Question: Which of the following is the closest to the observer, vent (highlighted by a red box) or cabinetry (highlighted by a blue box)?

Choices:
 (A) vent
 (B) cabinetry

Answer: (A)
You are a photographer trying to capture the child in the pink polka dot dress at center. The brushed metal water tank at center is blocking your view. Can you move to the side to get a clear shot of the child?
==
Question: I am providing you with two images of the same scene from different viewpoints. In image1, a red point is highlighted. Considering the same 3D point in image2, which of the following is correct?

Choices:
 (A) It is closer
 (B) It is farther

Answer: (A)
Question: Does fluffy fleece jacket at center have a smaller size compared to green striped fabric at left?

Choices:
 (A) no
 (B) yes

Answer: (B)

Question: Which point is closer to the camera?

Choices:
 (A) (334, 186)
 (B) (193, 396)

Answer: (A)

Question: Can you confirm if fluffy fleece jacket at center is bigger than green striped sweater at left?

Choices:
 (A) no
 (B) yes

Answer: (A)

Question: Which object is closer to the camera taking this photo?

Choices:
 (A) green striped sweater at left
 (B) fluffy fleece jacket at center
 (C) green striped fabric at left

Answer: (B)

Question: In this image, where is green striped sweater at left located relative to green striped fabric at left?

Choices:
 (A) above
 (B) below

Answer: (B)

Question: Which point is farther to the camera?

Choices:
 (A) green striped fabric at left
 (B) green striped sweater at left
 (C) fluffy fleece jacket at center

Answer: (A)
---
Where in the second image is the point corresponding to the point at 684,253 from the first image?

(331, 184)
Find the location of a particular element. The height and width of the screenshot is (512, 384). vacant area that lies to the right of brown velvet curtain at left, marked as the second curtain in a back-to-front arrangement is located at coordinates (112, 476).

** EXERCISE **
Identify each line in the entries above that contains the word "point", and copy every such line in full.

** ANSWER BELOW **
Question: I am providing you with two images of the same scene from different viewpoints. In image1, a red point is highlighted. Considering the same 3D point in image2, which of the following is correct?
Question: Which point is closer to the camera?
Question: Which point is farther to the camera?
Where in the second image is the point corresponding to the point at 684,253 from the first image?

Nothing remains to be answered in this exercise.